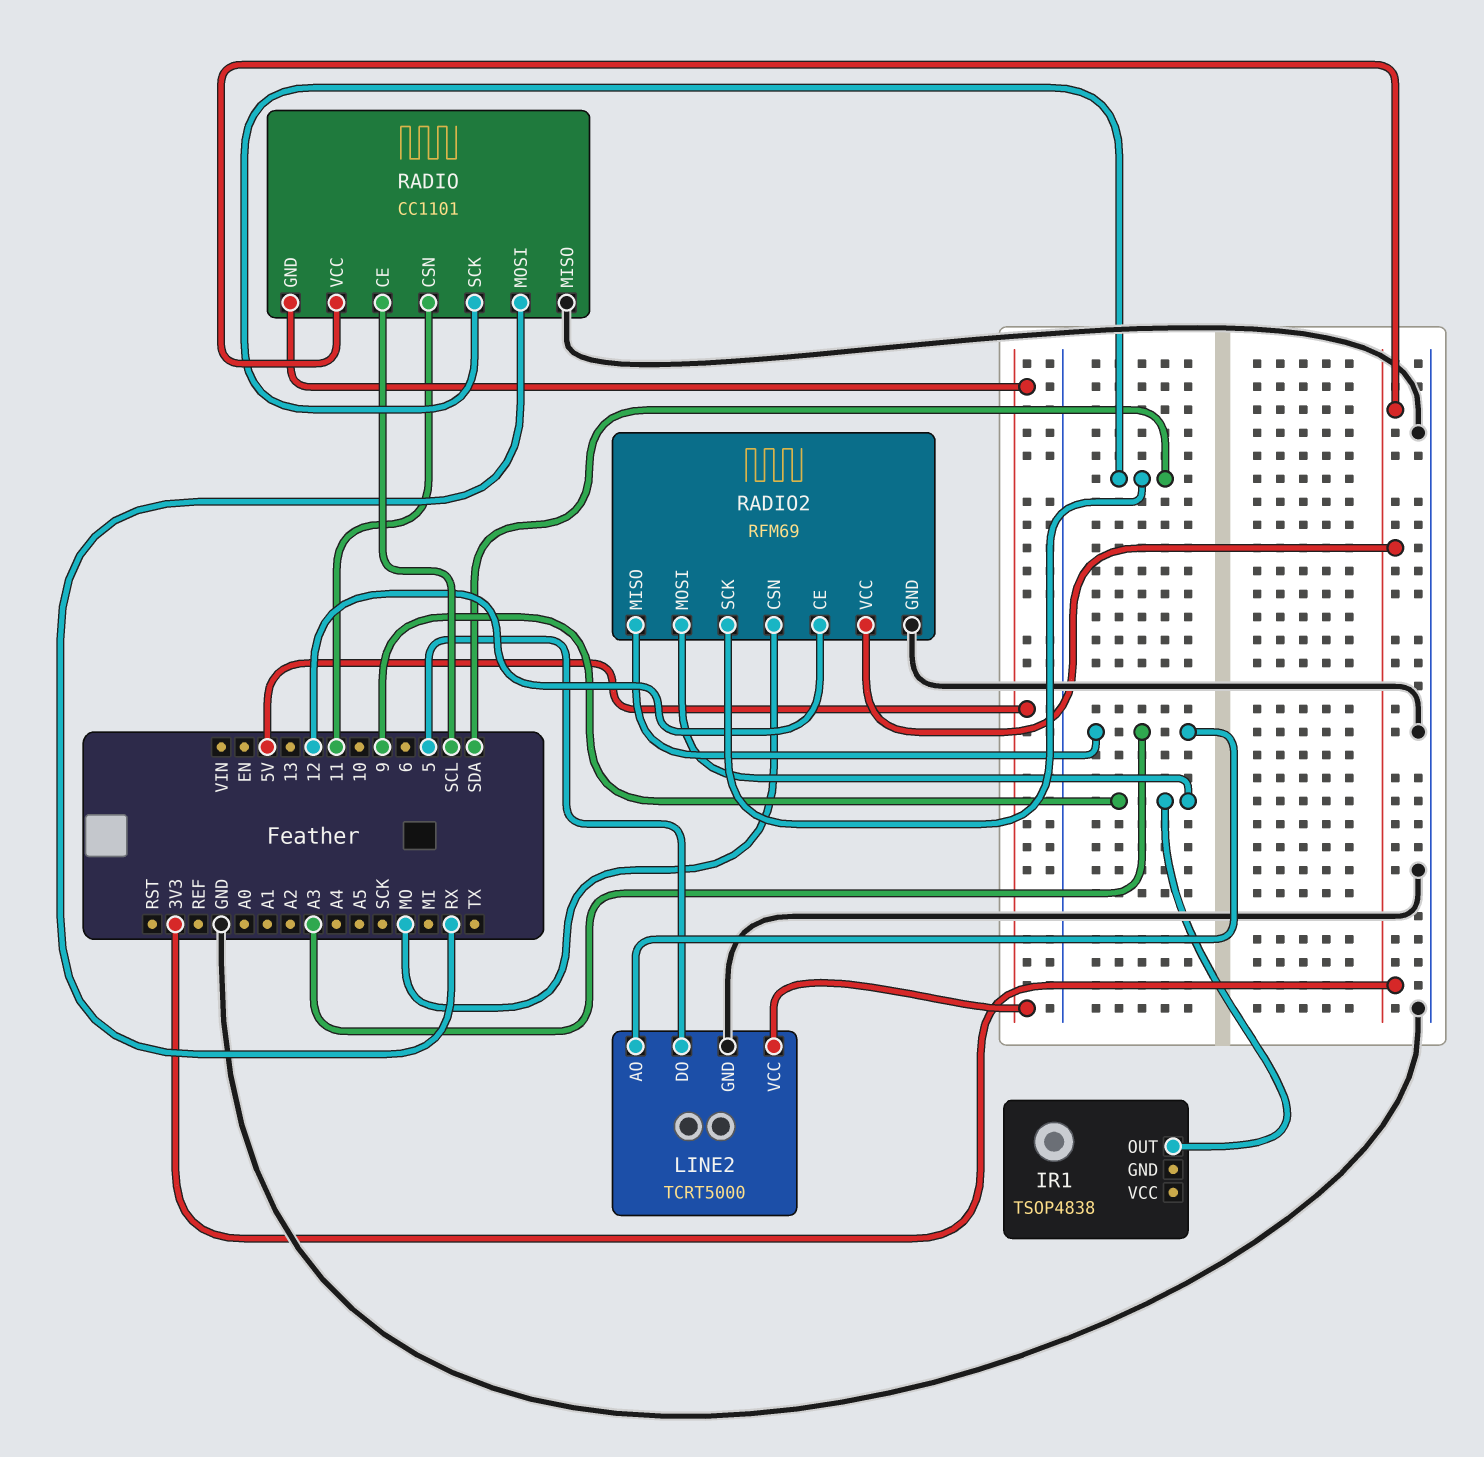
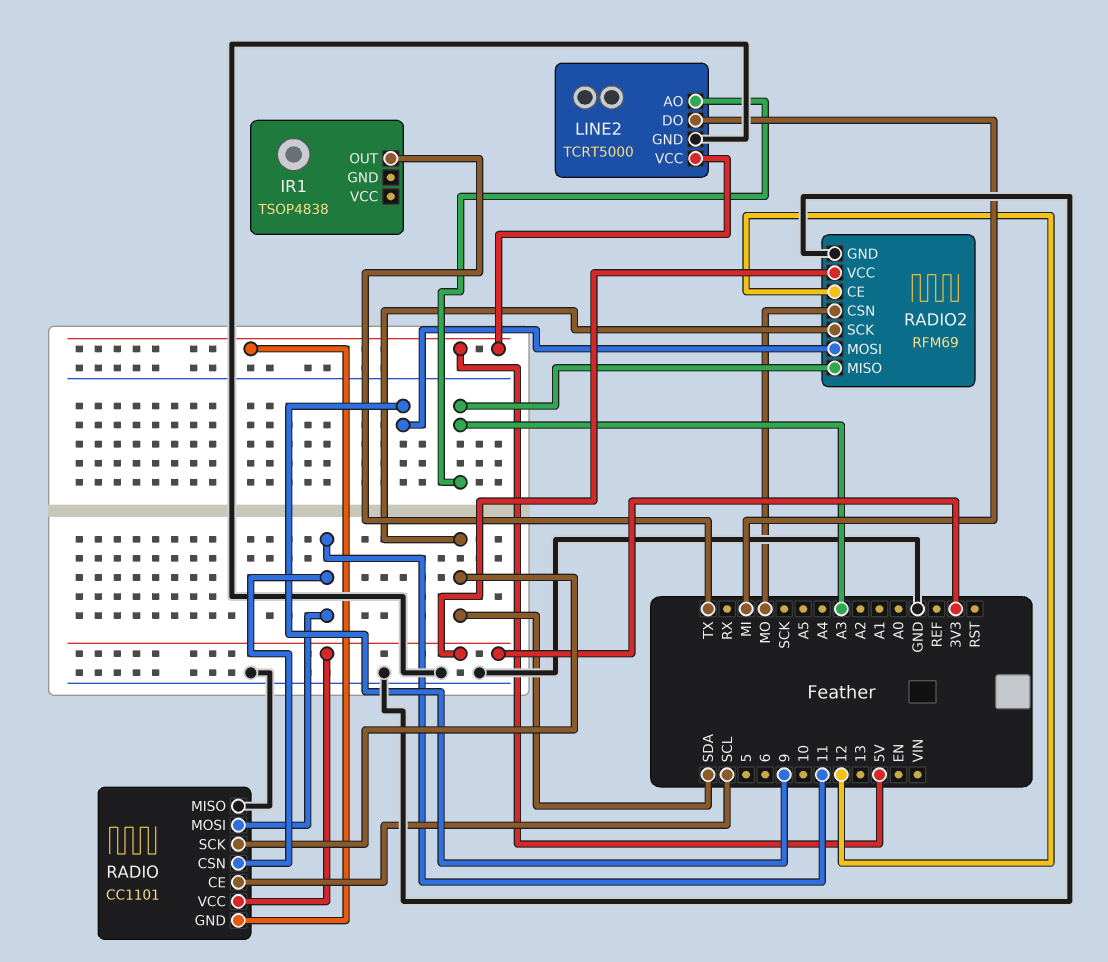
IR1 pin OUT: 9 -> TX
LINE2 pin DO: 5 -> MI
RADIO pin MOSI: RX -> 11

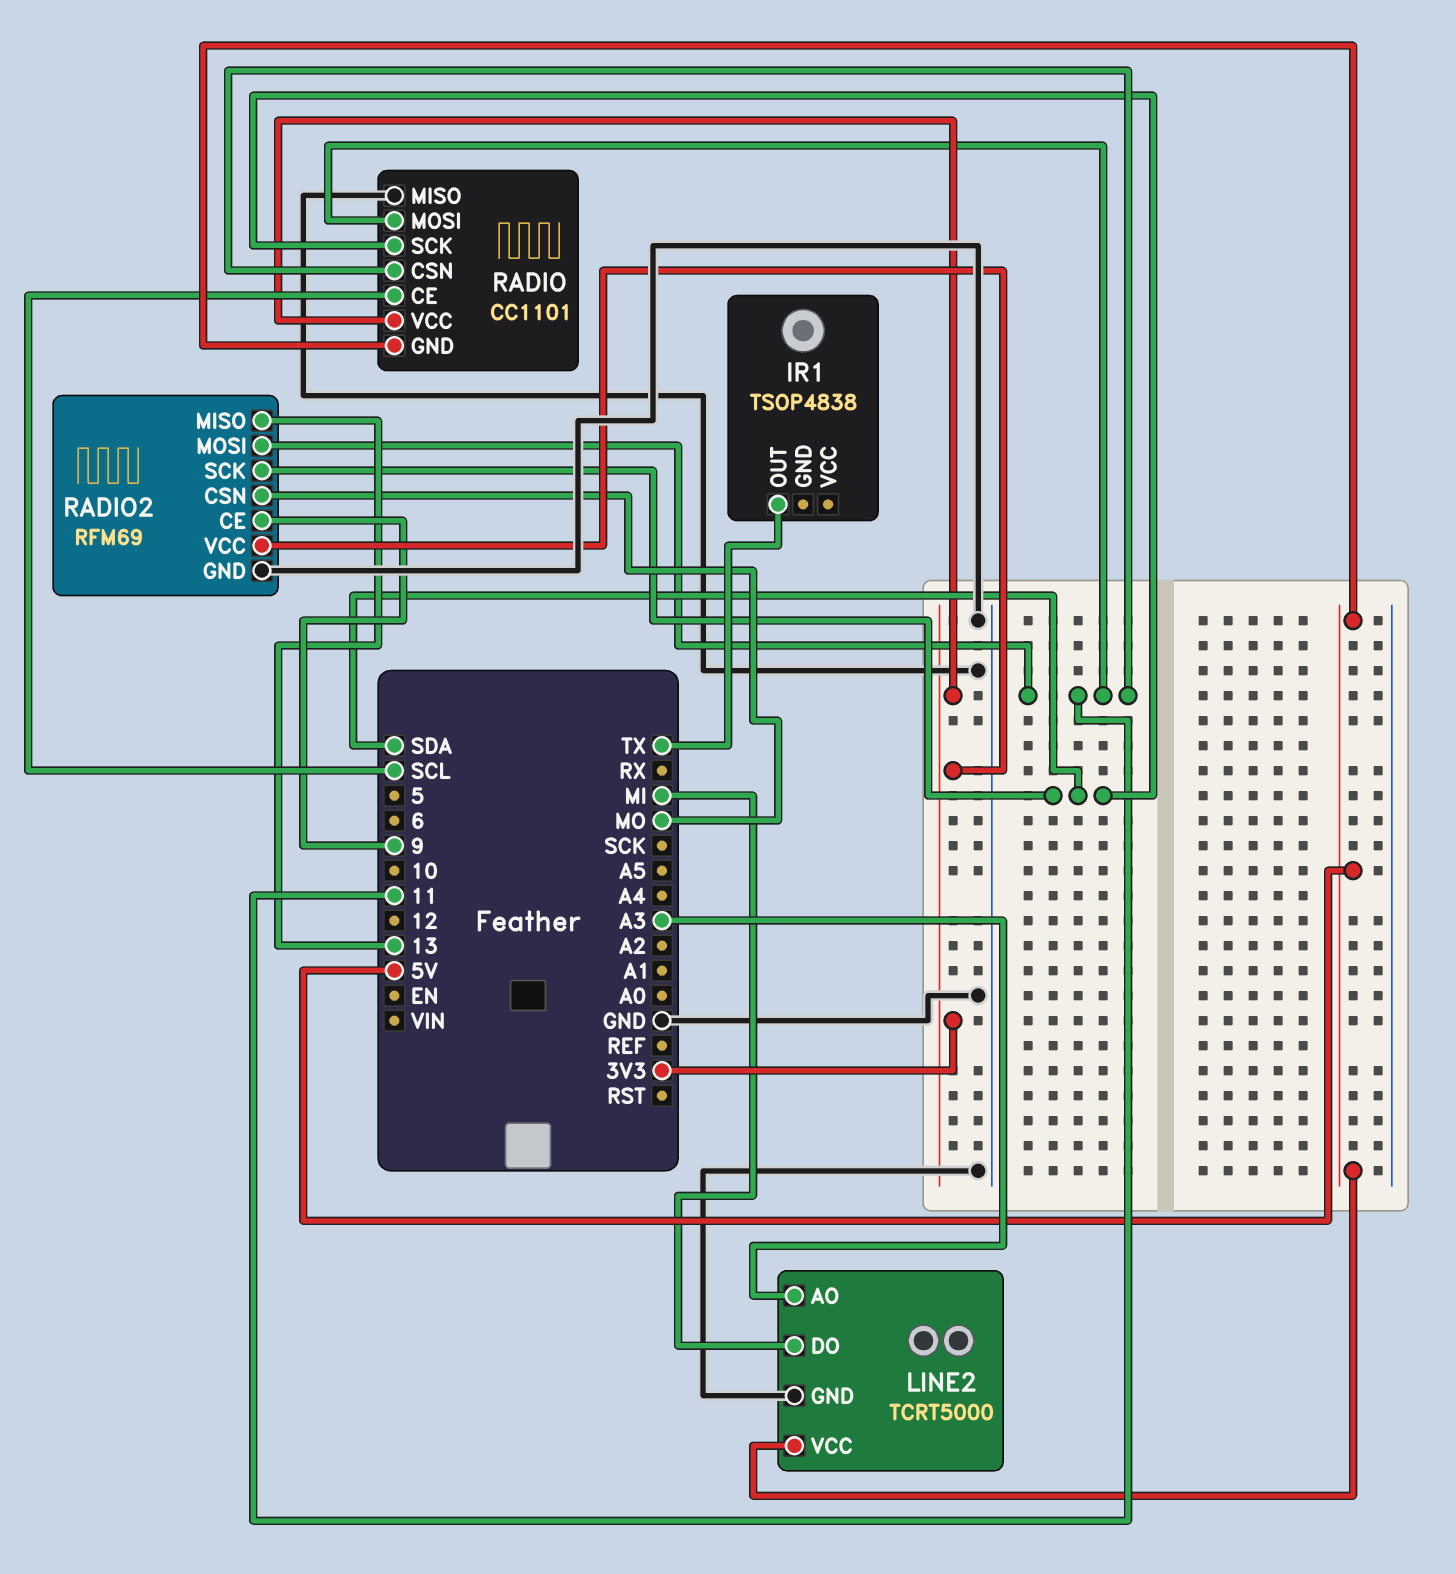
RADIO2 pin CE: 12 -> 9
RADIO2 pin MISO: A3 -> 13
RADIO2 pin MOSI: 9 -> 11

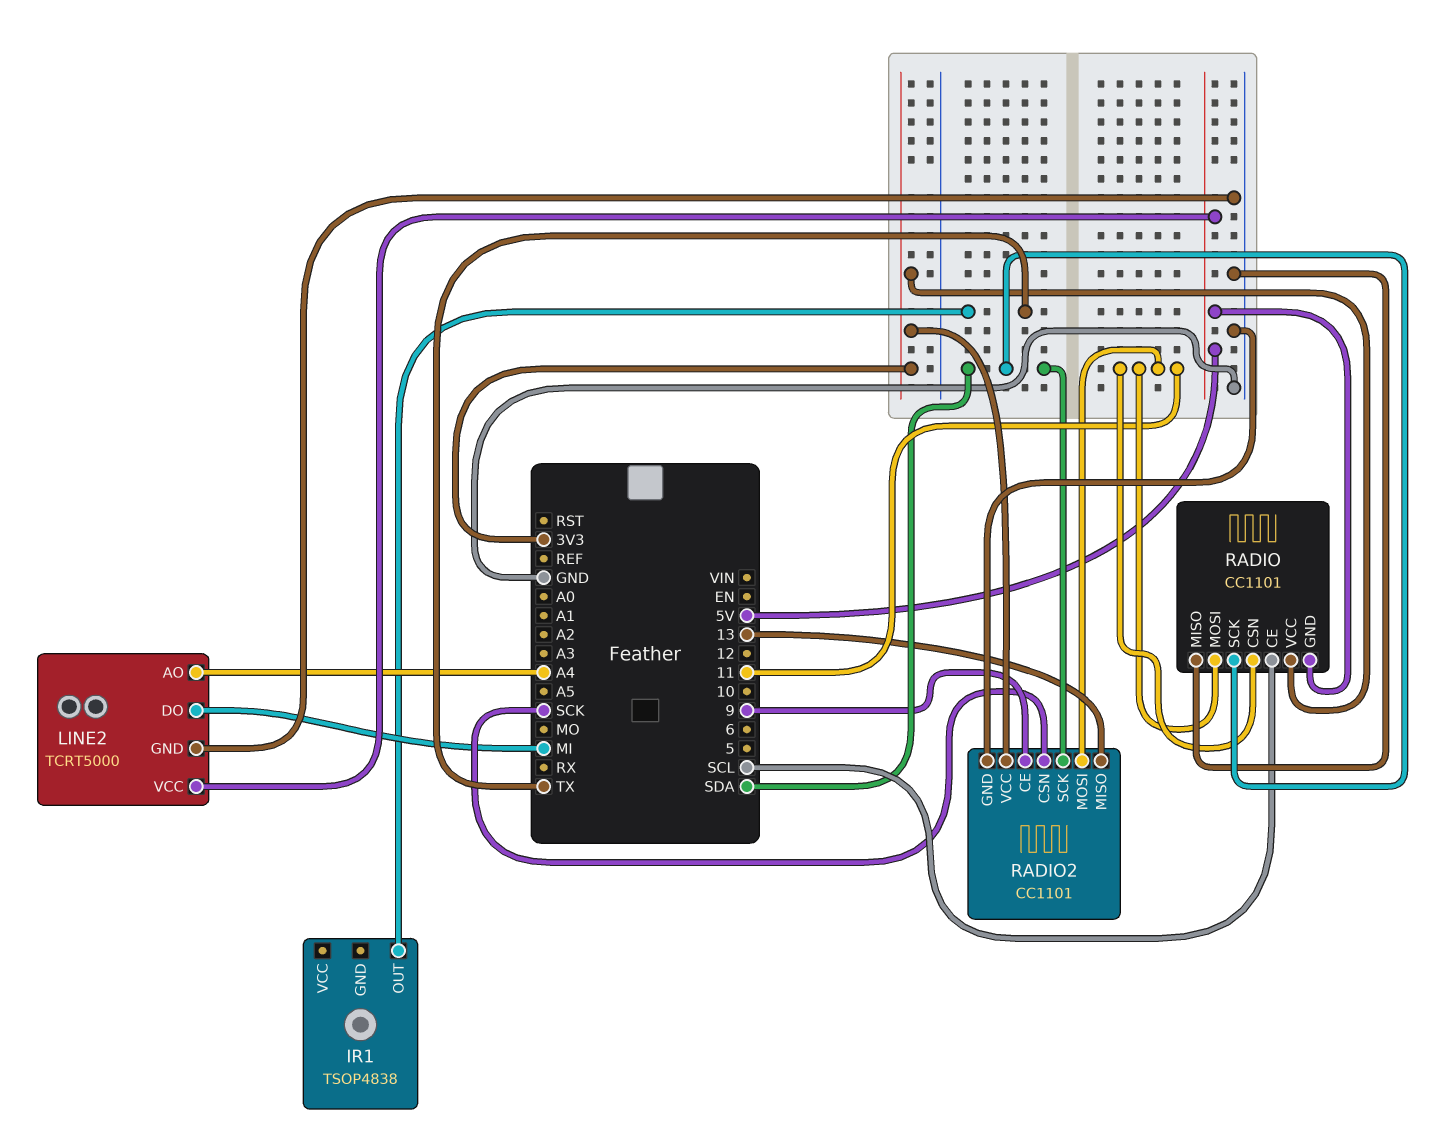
LINE2 pin AO: A3 -> A4
RADIO2: RFM69 -> CC1101
RADIO2 pin CSN: MO -> SCK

==========

## [Exercise instructions]
Once the pictures are set aside, restate the remaining data above exactly.

## [Response to this exercise]
IR1 pin OUT: 9 -> TX
LINE2 pin DO: 5 -> MI
RADIO pin MOSI: RX -> 11

RADIO2 pin CE: 12 -> 9
RADIO2 pin MISO: A3 -> 13
RADIO2 pin MOSI: 9 -> 11

LINE2 pin AO: A3 -> A4
RADIO2: RFM69 -> CC1101
RADIO2 pin CSN: MO -> SCK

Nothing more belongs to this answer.